▶ _TASK DESCRIPTION_: Copy every record verbatim. Leave the pictures out.

▶ _RECORDS PROVIDED_:
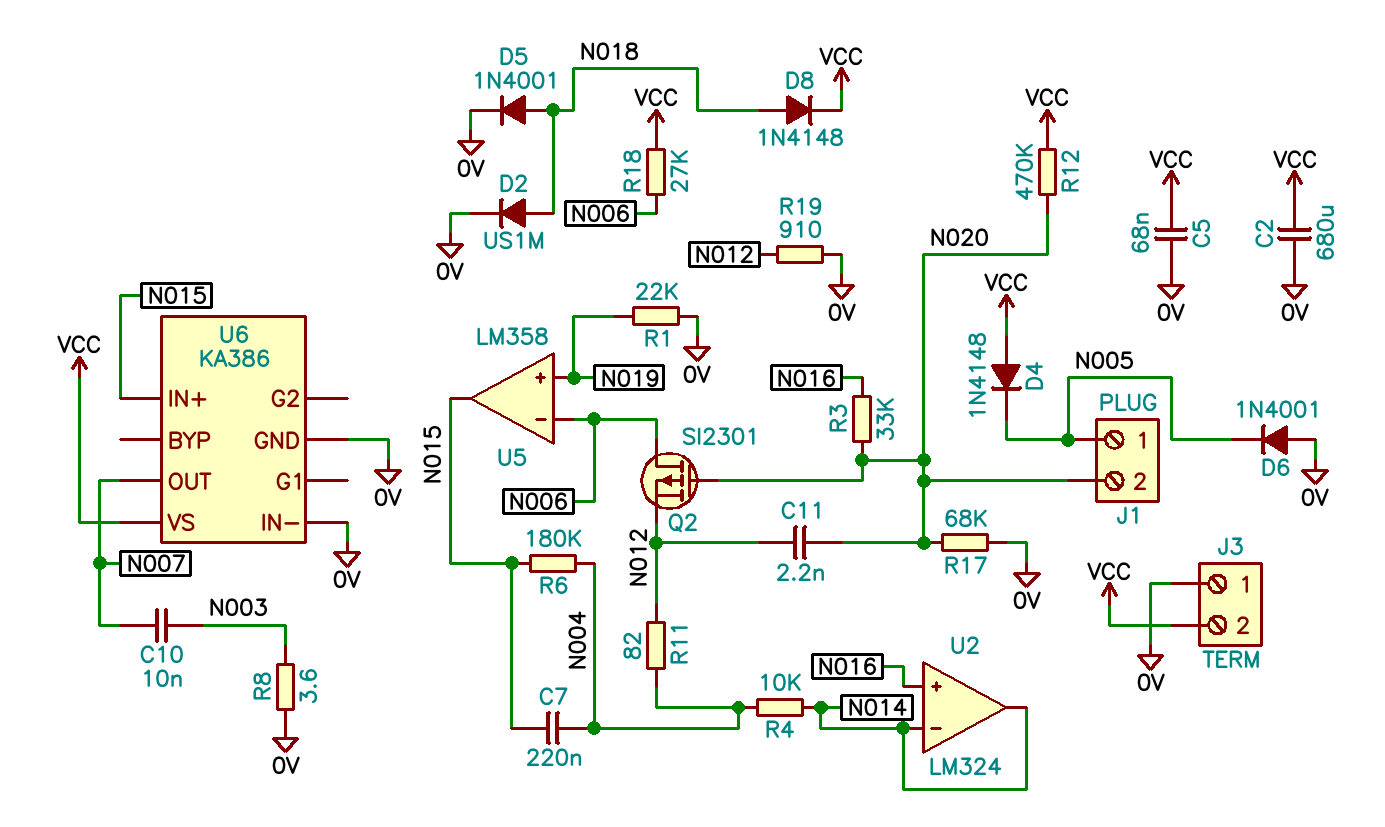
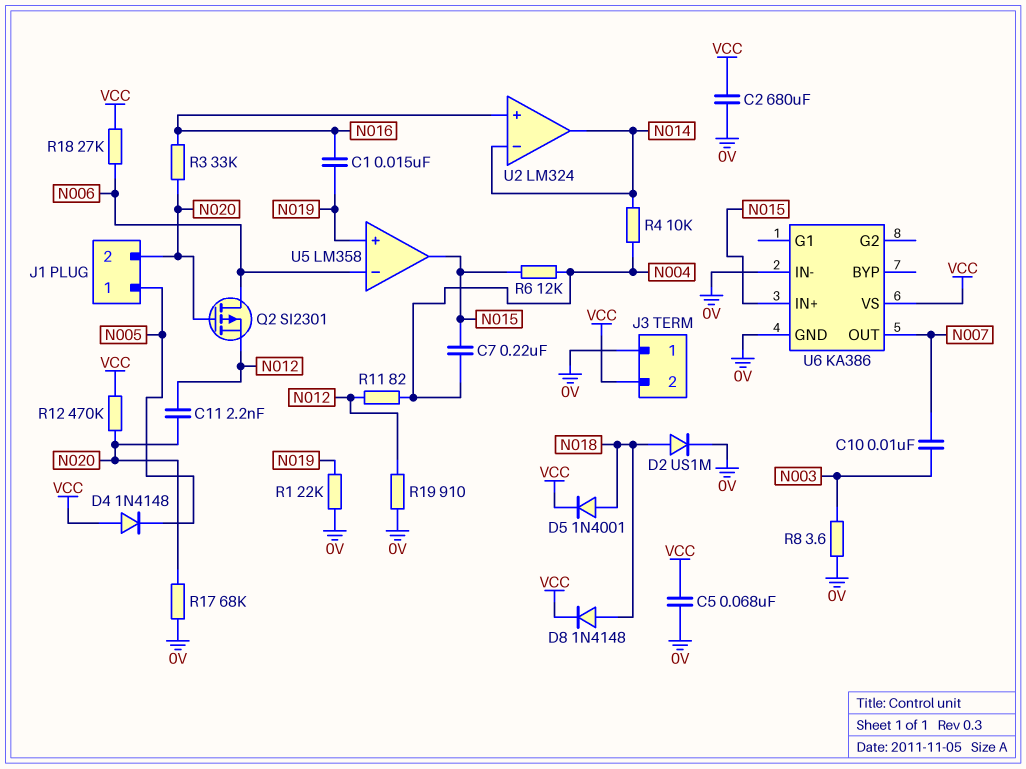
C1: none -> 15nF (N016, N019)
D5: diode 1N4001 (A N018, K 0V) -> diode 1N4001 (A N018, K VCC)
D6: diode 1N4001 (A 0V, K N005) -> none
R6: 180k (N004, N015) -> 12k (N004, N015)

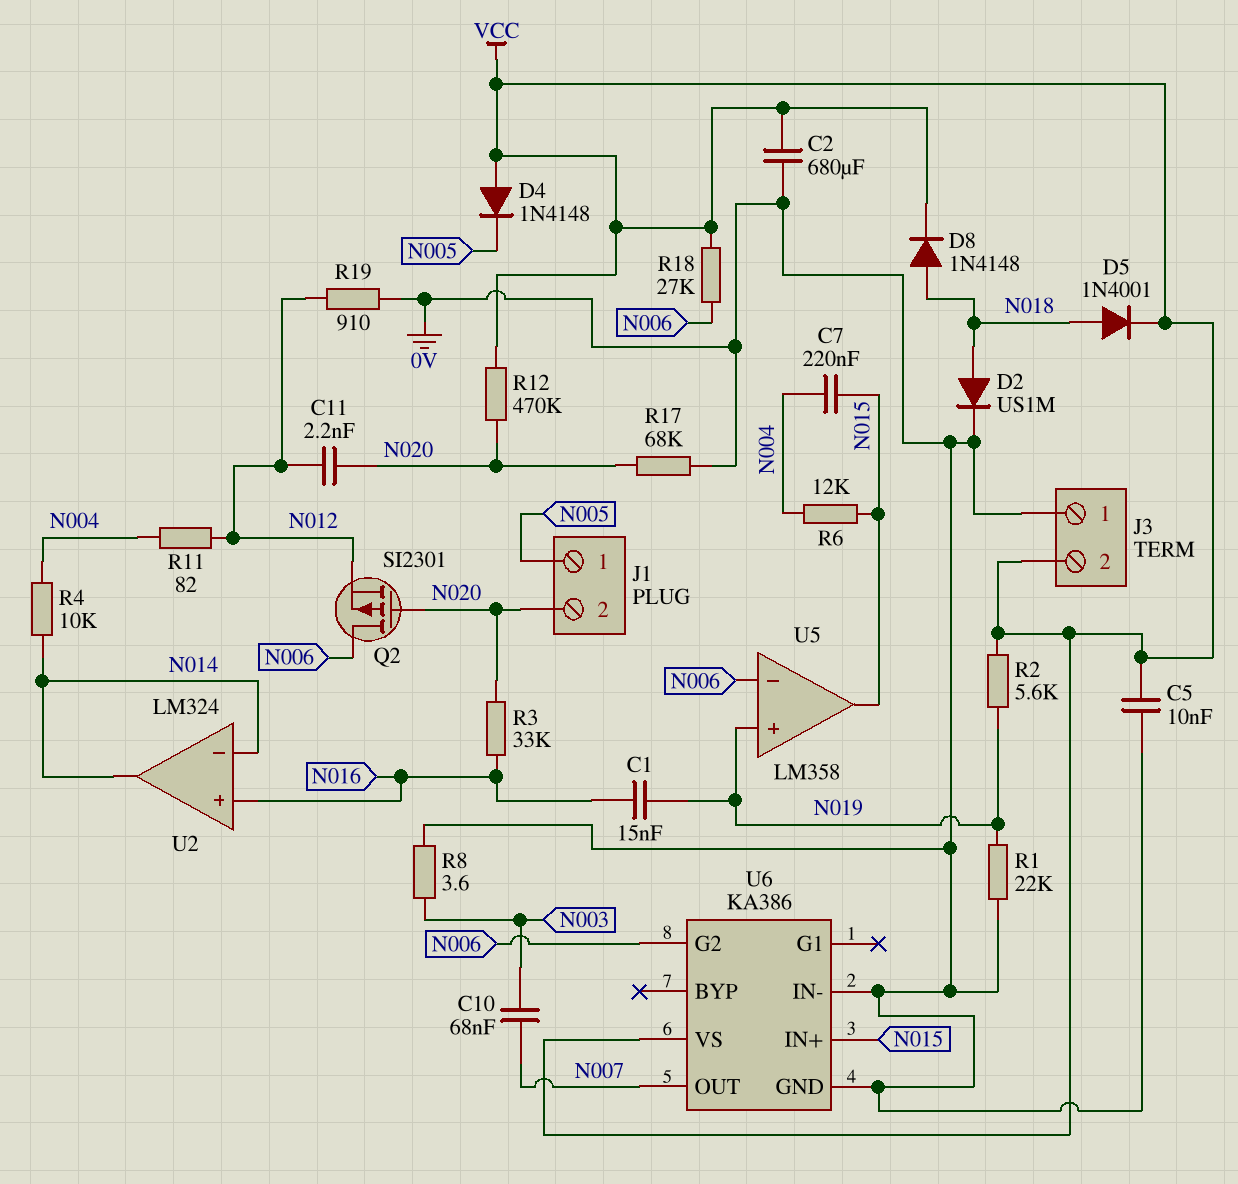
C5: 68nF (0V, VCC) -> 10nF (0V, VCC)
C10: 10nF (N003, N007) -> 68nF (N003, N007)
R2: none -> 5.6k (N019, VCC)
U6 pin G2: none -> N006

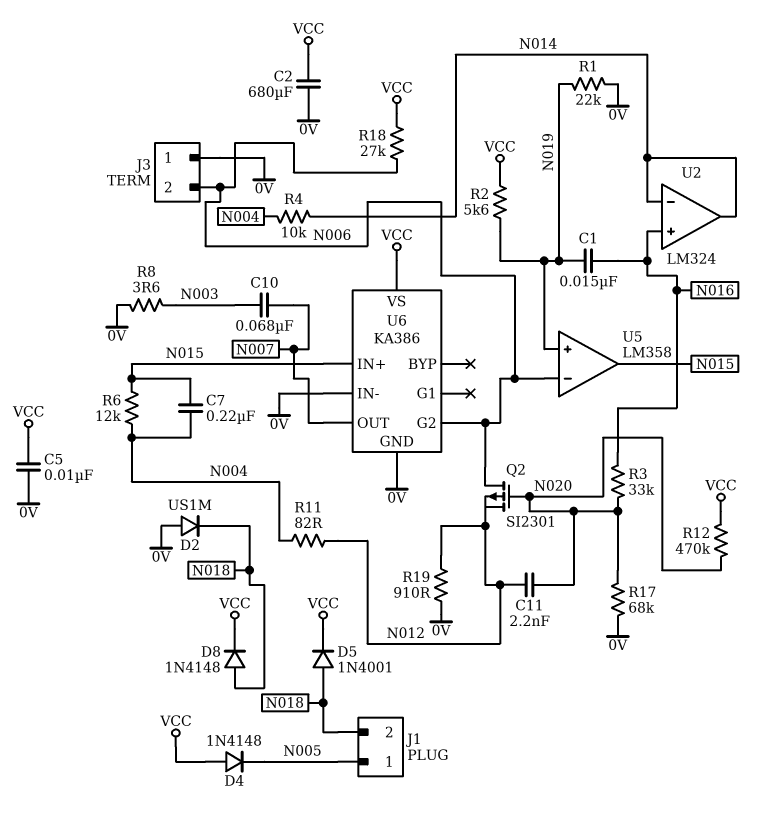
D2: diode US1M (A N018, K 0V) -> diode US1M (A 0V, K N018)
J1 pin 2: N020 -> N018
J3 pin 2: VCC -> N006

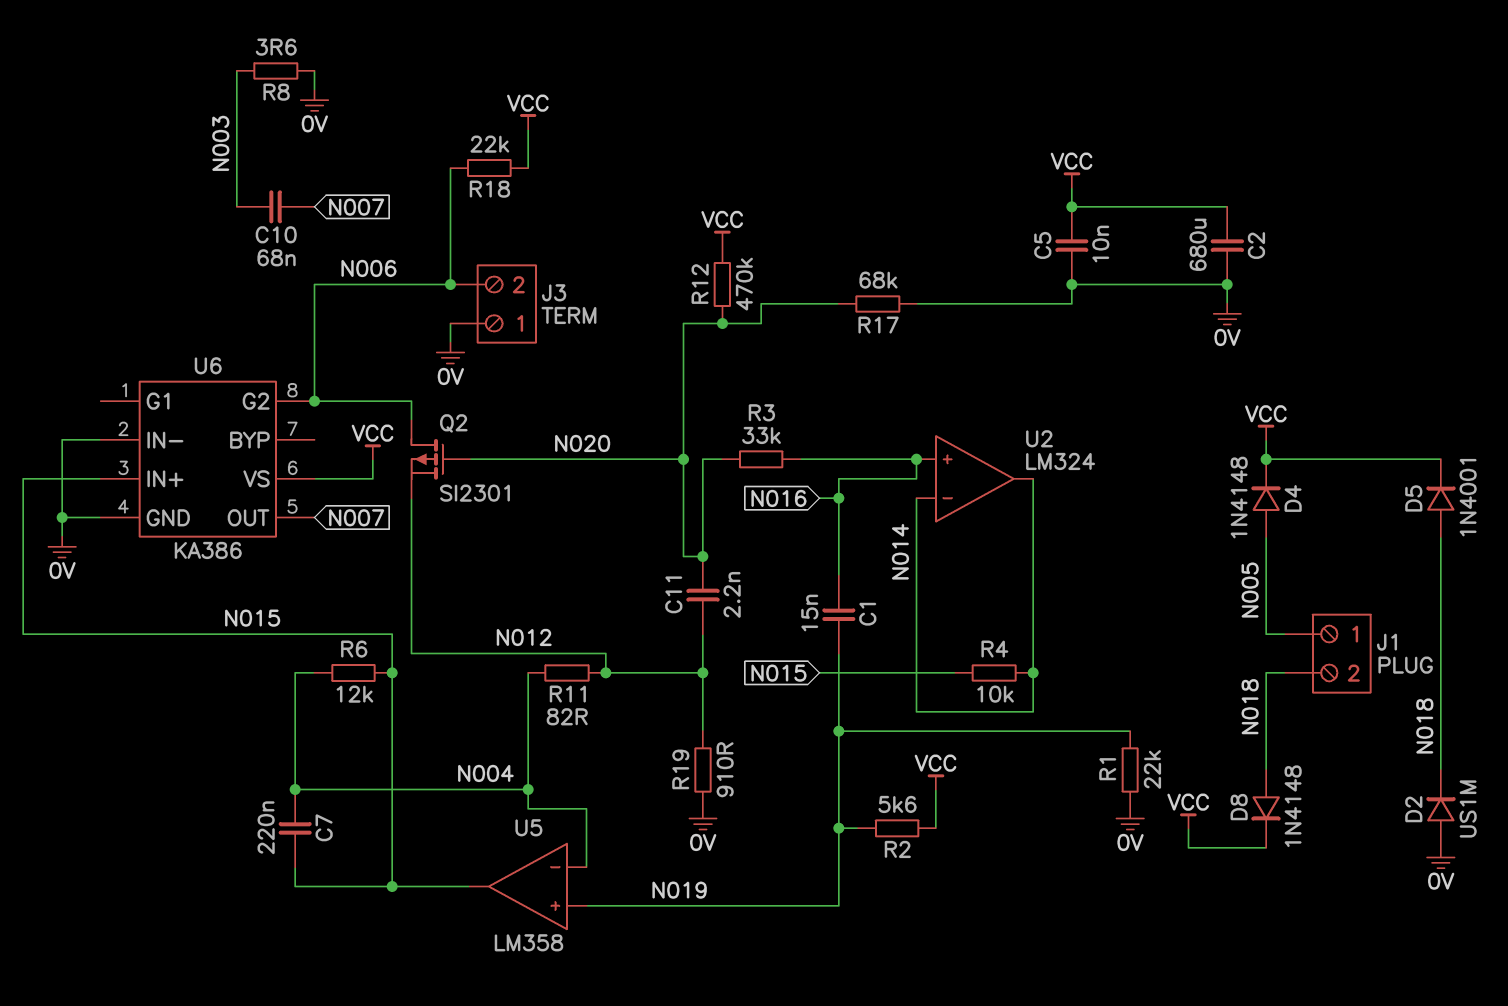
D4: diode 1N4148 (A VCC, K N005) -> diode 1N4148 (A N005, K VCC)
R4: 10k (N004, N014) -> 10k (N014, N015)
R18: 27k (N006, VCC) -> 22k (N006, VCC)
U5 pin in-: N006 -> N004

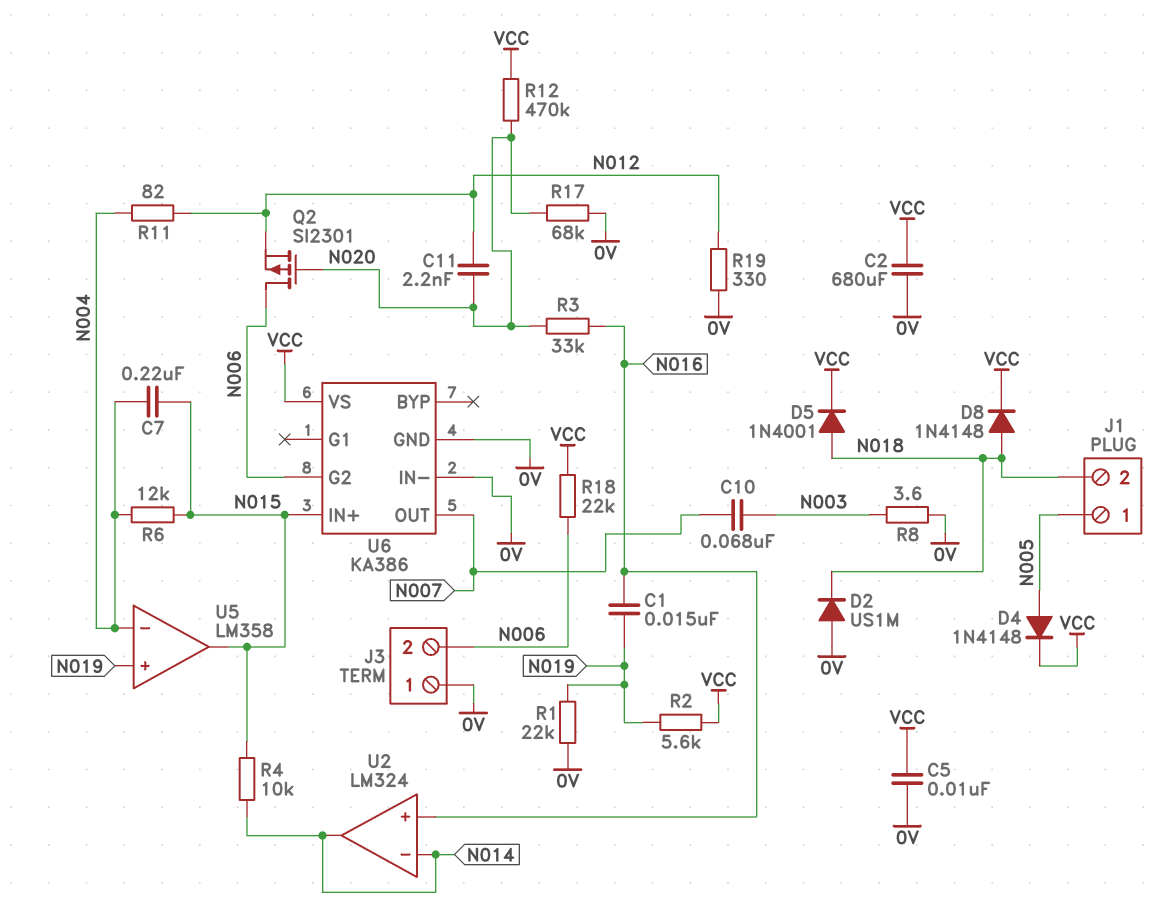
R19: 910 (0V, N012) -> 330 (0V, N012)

▶ _WRITTEN SOLUTION_:
C1: none -> 15nF (N016, N019)
D5: diode 1N4001 (A N018, K 0V) -> diode 1N4001 (A N018, K VCC)
D6: diode 1N4001 (A 0V, K N005) -> none
R6: 180k (N004, N015) -> 12k (N004, N015)

C5: 68nF (0V, VCC) -> 10nF (0V, VCC)
C10: 10nF (N003, N007) -> 68nF (N003, N007)
R2: none -> 5.6k (N019, VCC)
U6 pin G2: none -> N006

D2: diode US1M (A N018, K 0V) -> diode US1M (A 0V, K N018)
J1 pin 2: N020 -> N018
J3 pin 2: VCC -> N006

D4: diode 1N4148 (A VCC, K N005) -> diode 1N4148 (A N005, K VCC)
R4: 10k (N004, N014) -> 10k (N014, N015)
R18: 27k (N006, VCC) -> 22k (N006, VCC)
U5 pin in-: N006 -> N004

R19: 910 (0V, N012) -> 330 (0V, N012)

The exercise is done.